» Stored entries:
==*==

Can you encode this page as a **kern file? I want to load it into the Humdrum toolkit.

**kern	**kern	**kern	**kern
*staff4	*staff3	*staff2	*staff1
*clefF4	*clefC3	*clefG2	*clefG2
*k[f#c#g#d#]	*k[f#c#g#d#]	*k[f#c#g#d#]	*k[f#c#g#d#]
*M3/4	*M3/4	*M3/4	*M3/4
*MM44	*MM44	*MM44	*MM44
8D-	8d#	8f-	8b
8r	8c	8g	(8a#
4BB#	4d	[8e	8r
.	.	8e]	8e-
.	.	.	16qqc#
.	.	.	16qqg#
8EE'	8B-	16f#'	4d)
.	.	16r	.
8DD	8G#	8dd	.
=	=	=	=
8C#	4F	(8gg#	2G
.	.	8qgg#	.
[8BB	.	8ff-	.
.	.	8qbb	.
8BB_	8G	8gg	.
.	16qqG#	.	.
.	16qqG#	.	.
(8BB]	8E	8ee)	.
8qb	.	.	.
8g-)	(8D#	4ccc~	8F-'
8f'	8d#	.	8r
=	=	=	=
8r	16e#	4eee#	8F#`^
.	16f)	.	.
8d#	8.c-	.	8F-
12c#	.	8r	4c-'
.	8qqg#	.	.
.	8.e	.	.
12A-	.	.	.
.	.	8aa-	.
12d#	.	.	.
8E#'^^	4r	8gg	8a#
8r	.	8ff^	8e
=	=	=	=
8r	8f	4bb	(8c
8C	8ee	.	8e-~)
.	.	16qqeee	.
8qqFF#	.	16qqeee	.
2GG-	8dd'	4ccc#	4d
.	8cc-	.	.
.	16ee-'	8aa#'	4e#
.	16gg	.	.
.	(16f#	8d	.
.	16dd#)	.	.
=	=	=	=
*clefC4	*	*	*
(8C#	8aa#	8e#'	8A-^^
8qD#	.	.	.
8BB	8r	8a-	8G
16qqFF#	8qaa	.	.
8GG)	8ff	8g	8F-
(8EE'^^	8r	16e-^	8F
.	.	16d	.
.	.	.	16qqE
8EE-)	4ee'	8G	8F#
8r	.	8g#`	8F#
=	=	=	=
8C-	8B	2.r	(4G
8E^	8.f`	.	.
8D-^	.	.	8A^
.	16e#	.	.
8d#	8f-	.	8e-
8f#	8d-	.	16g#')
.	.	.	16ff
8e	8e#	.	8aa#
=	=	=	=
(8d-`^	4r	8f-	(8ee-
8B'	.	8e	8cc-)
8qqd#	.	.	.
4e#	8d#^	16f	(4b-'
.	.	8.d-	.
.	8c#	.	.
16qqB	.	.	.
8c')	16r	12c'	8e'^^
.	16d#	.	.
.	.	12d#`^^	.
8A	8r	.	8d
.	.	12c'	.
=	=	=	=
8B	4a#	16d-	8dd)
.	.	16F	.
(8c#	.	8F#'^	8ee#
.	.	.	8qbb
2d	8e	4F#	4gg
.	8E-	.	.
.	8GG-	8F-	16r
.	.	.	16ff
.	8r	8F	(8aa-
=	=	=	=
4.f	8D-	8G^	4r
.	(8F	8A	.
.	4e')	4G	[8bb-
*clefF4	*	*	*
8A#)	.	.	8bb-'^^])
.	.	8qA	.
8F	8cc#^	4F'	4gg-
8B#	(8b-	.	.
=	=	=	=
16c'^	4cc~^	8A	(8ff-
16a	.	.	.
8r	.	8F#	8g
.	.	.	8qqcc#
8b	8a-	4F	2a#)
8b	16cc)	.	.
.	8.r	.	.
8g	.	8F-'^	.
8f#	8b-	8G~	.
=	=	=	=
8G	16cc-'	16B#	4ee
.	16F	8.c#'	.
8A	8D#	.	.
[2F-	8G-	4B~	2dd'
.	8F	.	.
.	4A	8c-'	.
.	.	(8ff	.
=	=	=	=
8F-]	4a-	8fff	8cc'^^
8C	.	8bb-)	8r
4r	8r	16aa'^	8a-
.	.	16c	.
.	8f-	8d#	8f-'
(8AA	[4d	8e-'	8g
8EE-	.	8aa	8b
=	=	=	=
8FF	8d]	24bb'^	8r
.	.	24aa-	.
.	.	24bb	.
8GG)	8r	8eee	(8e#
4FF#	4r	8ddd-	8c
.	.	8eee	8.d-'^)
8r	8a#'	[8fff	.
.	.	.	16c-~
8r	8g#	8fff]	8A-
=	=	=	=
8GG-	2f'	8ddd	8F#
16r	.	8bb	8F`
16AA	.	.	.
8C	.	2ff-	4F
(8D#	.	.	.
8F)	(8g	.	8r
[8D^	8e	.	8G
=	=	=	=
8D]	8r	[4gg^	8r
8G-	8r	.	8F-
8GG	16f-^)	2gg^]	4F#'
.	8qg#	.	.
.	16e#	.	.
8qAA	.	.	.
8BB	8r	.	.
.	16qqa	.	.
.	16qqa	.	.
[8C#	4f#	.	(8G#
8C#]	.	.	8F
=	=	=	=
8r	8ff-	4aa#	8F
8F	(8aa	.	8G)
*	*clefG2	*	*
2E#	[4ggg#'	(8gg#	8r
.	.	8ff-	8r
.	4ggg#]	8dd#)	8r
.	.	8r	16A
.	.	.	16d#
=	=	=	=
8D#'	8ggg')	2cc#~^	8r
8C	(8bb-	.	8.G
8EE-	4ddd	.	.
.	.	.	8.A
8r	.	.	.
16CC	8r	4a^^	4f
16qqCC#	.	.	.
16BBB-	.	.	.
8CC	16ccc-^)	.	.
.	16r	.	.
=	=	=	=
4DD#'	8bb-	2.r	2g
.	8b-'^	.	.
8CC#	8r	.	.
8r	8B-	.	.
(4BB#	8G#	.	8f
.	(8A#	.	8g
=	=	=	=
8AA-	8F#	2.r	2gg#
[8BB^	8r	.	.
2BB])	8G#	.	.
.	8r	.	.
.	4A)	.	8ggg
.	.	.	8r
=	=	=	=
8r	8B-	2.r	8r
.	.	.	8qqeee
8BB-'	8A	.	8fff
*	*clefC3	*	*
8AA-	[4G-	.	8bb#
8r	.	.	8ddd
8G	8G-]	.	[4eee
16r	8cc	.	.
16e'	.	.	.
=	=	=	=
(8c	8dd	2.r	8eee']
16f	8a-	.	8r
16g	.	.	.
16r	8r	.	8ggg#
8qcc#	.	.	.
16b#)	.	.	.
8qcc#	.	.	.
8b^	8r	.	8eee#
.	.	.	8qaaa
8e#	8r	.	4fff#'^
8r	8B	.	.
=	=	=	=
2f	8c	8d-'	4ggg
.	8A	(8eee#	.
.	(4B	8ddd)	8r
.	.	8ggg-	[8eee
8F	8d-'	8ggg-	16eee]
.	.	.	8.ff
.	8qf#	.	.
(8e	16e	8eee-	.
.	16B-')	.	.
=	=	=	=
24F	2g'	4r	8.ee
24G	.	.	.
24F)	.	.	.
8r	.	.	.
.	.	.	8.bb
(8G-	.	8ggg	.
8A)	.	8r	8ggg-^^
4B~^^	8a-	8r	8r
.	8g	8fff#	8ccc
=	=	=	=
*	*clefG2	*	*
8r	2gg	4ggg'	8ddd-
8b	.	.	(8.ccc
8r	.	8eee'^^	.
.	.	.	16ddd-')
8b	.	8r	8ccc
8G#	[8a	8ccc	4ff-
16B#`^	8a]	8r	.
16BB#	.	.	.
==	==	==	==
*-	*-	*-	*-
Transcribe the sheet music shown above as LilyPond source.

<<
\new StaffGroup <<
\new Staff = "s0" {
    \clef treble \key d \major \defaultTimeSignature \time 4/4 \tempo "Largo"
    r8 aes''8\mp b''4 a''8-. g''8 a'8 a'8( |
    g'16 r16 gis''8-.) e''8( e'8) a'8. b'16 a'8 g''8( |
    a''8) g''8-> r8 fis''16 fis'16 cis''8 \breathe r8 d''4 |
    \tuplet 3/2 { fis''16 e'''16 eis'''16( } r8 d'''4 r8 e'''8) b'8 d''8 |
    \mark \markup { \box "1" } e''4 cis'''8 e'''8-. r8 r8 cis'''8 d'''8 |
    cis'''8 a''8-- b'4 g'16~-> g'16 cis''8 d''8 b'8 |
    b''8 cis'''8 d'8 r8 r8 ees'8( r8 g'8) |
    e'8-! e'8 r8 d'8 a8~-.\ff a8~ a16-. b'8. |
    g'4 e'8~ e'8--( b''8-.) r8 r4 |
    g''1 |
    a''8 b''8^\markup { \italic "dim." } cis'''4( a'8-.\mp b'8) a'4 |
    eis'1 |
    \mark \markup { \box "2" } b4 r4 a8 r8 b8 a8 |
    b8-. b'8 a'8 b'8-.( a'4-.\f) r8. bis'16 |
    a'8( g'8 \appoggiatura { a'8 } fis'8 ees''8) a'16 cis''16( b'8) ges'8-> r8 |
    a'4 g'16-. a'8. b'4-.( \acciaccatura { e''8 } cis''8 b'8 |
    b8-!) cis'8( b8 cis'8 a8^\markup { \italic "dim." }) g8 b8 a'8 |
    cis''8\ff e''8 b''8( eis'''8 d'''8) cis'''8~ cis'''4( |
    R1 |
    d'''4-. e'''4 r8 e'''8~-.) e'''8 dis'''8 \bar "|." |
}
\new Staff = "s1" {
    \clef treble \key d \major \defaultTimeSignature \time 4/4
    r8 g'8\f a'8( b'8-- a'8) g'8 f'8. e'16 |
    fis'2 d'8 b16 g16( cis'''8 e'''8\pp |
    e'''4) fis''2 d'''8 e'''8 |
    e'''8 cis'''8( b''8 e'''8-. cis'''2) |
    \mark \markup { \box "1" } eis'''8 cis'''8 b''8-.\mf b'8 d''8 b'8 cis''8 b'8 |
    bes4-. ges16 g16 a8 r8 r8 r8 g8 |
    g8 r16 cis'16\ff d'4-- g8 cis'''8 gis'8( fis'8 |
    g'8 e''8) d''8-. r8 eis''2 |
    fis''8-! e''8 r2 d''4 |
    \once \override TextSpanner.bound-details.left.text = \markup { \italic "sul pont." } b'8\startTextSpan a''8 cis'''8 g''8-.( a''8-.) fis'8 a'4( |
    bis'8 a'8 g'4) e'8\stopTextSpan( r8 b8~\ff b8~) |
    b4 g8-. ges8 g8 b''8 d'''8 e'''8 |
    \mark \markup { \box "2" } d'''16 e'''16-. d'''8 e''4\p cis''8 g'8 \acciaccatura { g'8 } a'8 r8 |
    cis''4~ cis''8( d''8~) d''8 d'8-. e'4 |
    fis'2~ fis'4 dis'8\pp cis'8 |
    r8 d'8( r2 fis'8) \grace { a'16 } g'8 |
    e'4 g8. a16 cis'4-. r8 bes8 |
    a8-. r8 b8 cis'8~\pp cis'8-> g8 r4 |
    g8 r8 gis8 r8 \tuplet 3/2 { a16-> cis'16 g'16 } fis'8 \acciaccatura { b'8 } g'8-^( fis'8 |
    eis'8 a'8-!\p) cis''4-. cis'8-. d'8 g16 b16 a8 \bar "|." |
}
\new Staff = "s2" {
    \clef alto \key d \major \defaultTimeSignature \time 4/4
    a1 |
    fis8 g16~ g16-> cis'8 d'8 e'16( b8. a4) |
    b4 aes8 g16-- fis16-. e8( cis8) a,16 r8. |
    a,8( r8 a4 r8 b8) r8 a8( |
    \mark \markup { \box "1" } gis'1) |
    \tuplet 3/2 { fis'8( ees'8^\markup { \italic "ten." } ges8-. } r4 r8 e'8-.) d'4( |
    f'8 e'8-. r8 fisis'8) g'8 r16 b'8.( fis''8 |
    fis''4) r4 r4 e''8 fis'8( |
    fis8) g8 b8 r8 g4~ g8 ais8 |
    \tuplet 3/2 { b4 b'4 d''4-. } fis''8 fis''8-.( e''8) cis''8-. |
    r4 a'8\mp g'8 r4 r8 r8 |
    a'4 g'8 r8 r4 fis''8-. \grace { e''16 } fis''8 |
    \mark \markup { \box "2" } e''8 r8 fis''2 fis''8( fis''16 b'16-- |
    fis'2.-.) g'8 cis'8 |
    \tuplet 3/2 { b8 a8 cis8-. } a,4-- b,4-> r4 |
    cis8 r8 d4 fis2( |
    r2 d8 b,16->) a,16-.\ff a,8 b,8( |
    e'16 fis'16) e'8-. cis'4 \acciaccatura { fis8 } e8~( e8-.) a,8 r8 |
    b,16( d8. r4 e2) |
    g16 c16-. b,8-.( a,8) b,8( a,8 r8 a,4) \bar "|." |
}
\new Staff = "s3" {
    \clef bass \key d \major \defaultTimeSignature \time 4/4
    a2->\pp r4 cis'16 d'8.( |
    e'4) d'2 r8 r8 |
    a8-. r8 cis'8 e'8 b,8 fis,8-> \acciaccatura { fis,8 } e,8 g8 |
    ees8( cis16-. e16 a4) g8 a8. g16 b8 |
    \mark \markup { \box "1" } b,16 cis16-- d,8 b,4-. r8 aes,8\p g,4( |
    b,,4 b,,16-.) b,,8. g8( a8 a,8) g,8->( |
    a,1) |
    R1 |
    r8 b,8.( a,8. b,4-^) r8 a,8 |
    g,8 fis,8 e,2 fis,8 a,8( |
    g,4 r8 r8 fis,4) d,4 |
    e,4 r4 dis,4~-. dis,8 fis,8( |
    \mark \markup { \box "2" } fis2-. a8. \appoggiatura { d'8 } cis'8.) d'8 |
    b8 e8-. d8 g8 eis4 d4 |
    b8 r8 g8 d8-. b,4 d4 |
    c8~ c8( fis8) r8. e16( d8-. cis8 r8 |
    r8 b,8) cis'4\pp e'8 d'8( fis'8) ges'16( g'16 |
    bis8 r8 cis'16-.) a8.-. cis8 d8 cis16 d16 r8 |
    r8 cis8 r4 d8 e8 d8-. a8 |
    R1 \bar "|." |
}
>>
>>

==*==

» YOUR OBJECTIVE: Count the lines above that contain the string "grace", treating uppercase and lowercase as different. Reply with the number only.

» OUTPUT OF THE EXERCISE: 2